Given records

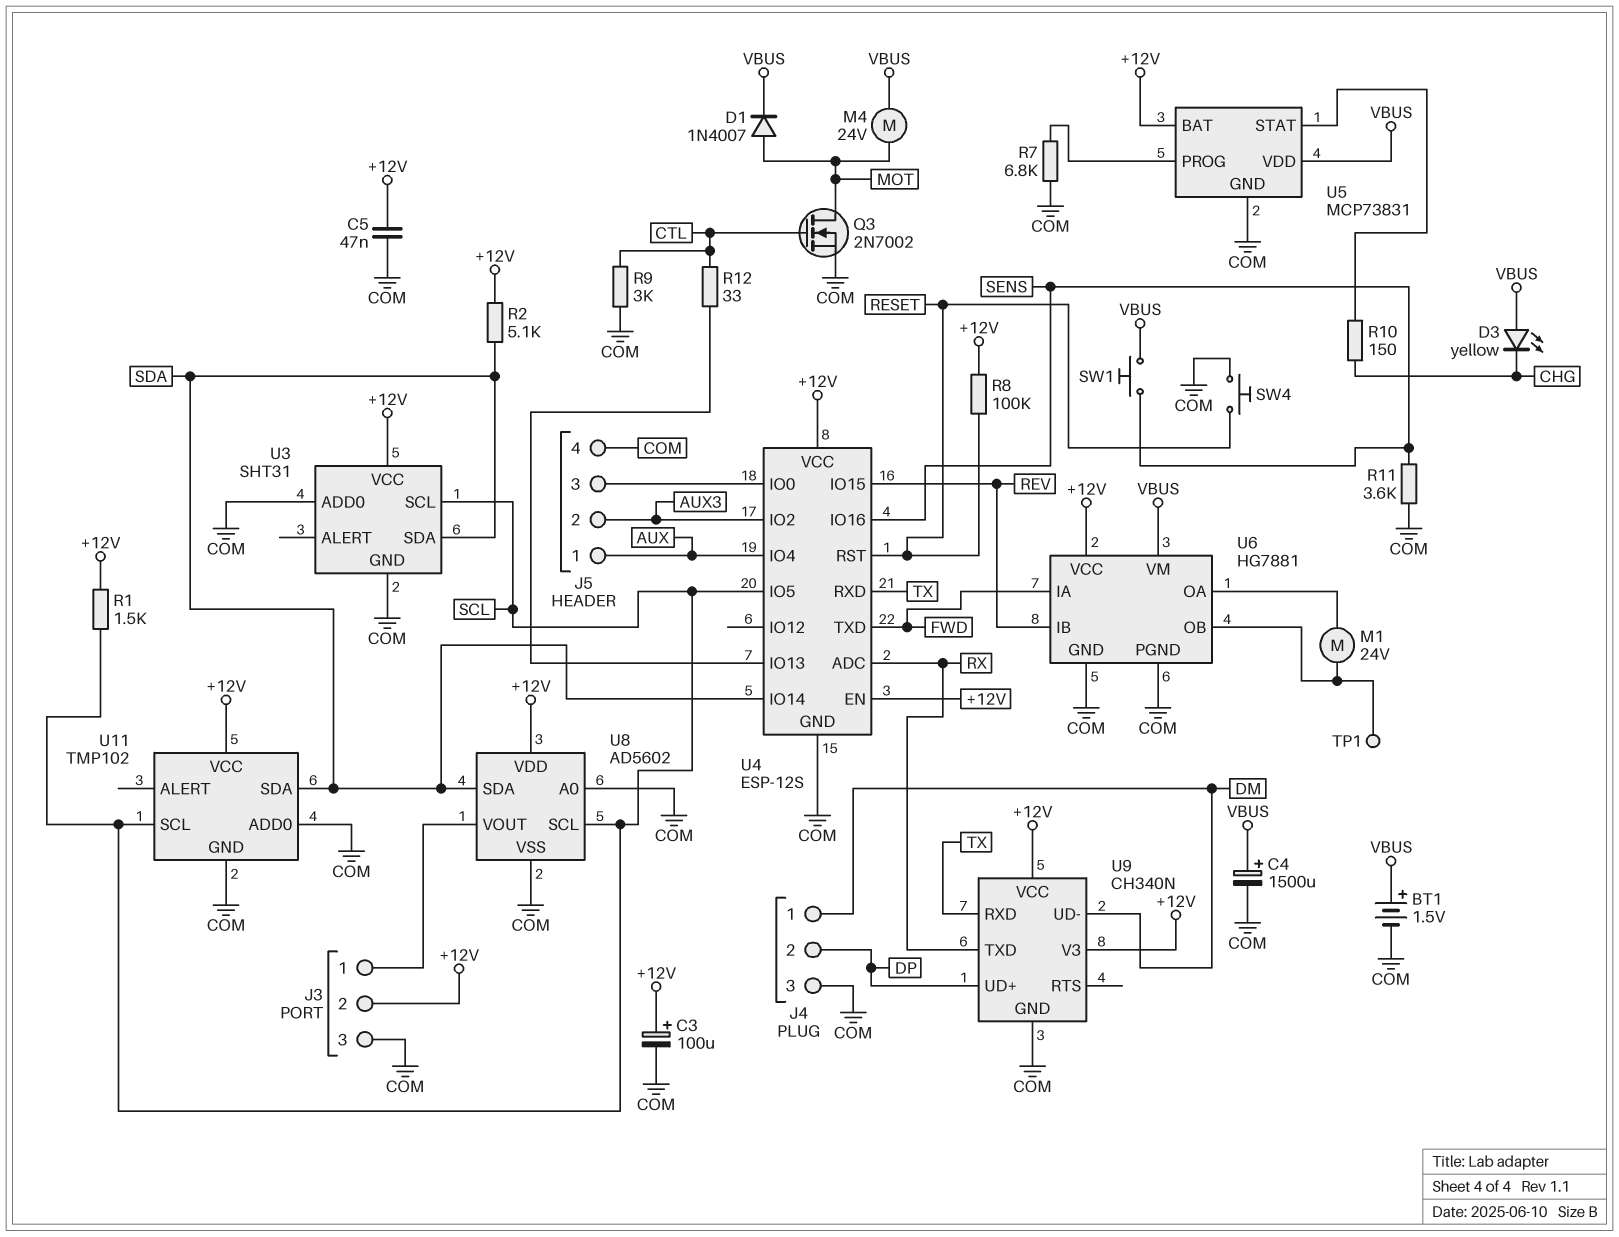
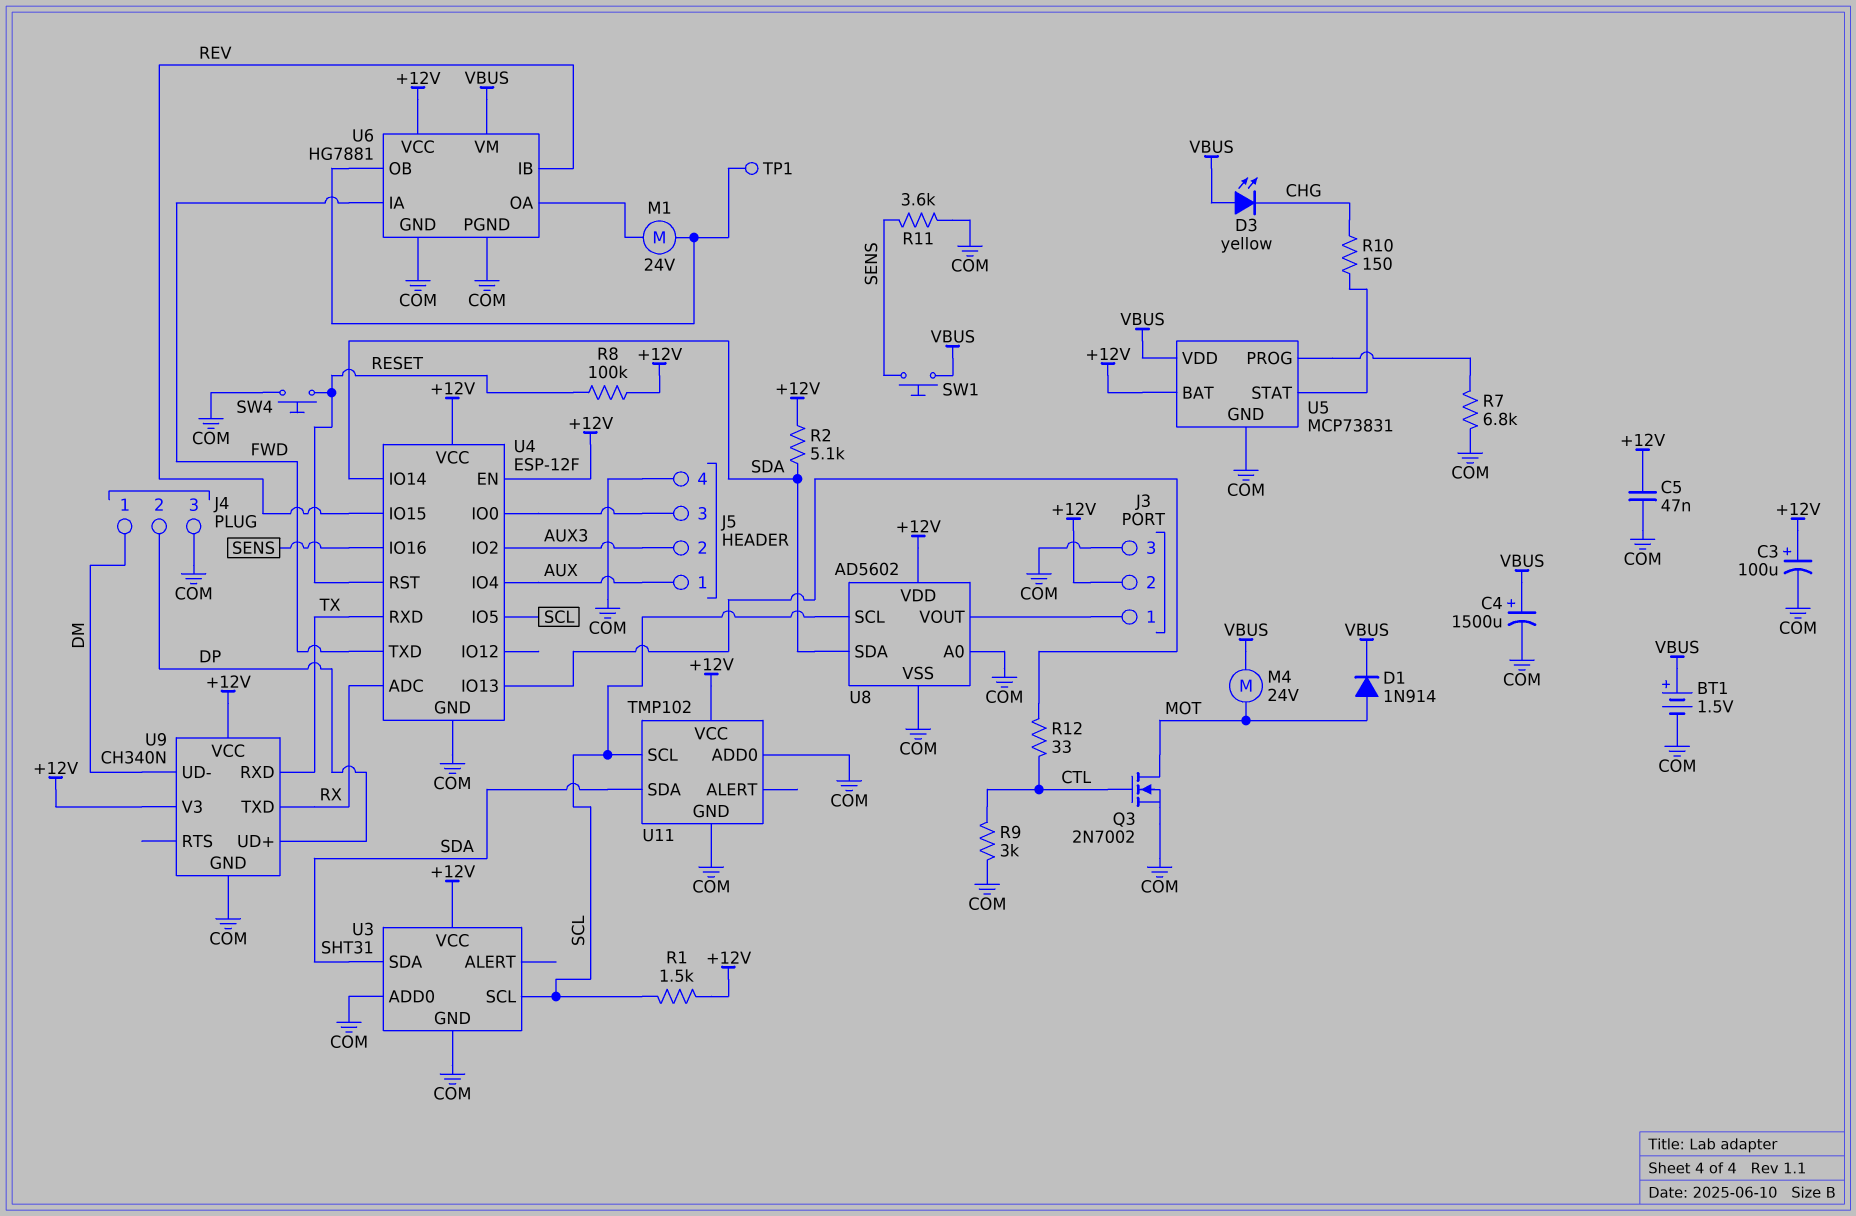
D1: diode 1N4007 (A MOT, K VBUS) -> diode 1N914 (A MOT, K VBUS)
U4: ESP-12S -> ESP-12F

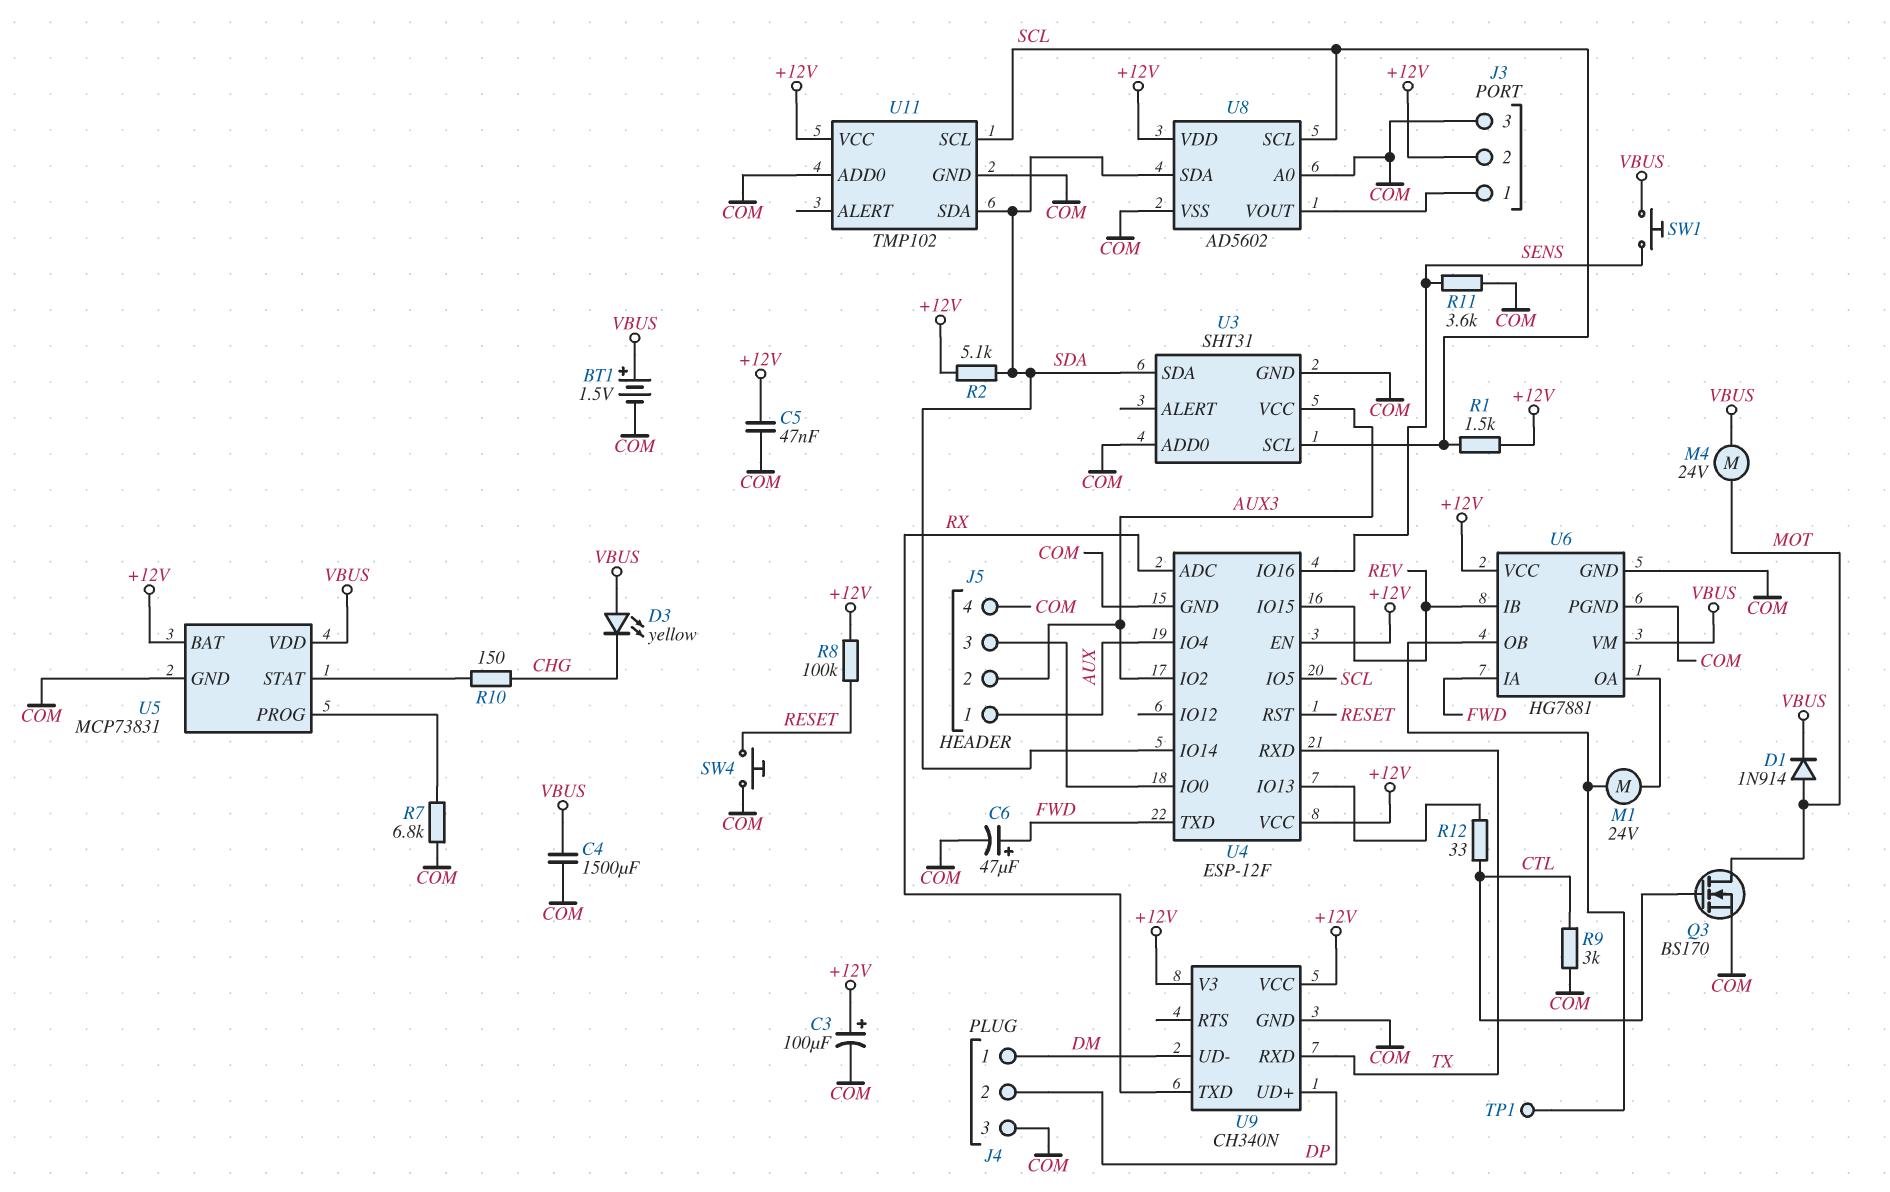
C4: 1500uF (plus VBUS, minus COM) -> 1500uF (COM, VBUS)
C6: none -> 47uF (plus FWD, minus COM)
Q3: NMOS 2N7002 (G CTL, D MOT, S COM) -> NMOS BS170 (G CTL, D MOT, S COM)
U3 pin VCC: +12V -> AUX3

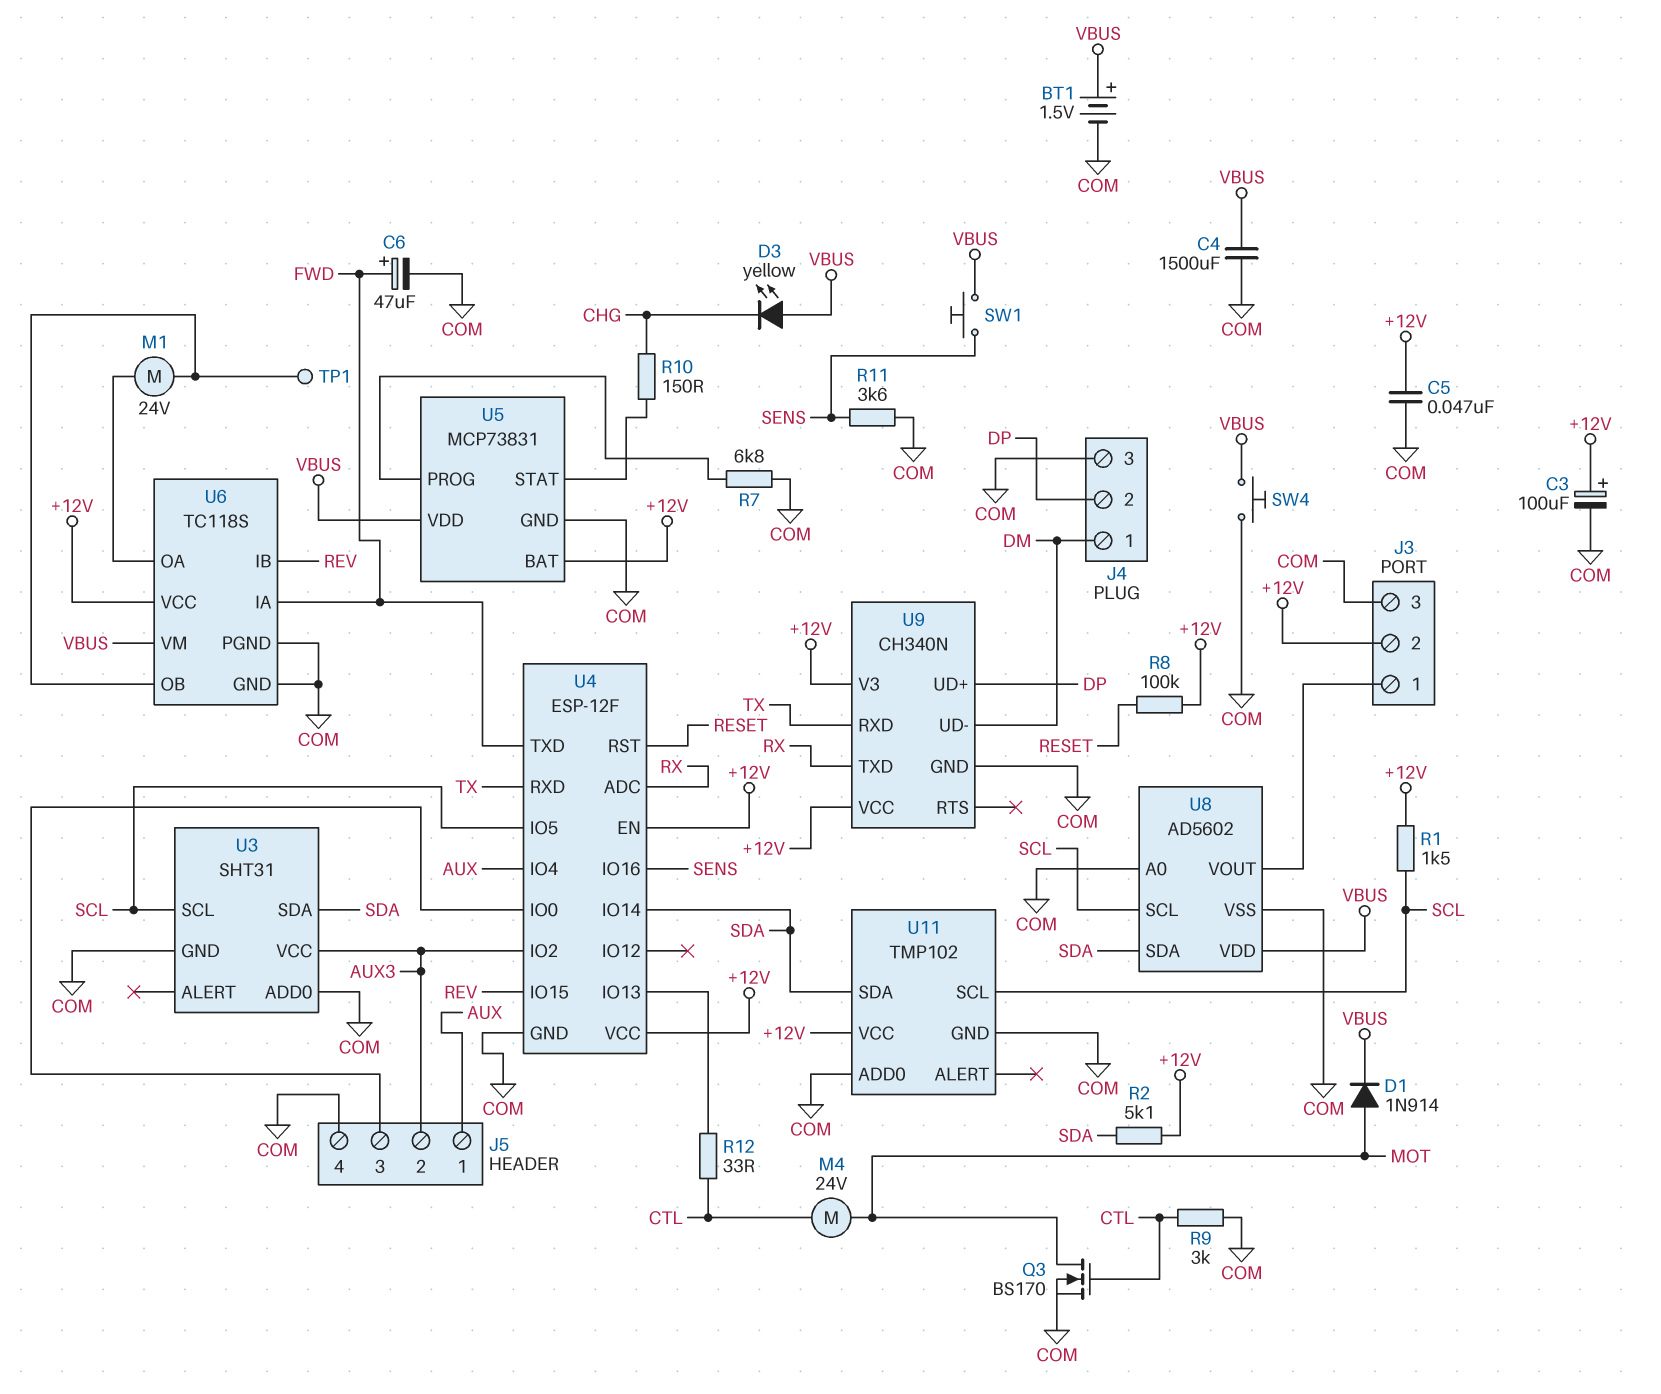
M4: motor 24V (MOT, VBUS) -> motor 24V (CTL, MOT)
SW4: button (COM, RESET) -> button (COM, VBUS)
U6: HG7881 -> TC118S
U8 pin VDD: +12V -> VBUS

About this task
Read through the material above, and whenever a line contains "VBUS", copy it.

Exercise output
D1: diode 1N4007 (A MOT, K VBUS) -> diode 1N914 (A MOT, K VBUS)
C4: 1500uF (plus VBUS, minus COM) -> 1500uF (COM, VBUS)
M4: motor 24V (MOT, VBUS) -> motor 24V (CTL, MOT)
SW4: button (COM, RESET) -> button (COM, VBUS)
U8 pin VDD: +12V -> VBUS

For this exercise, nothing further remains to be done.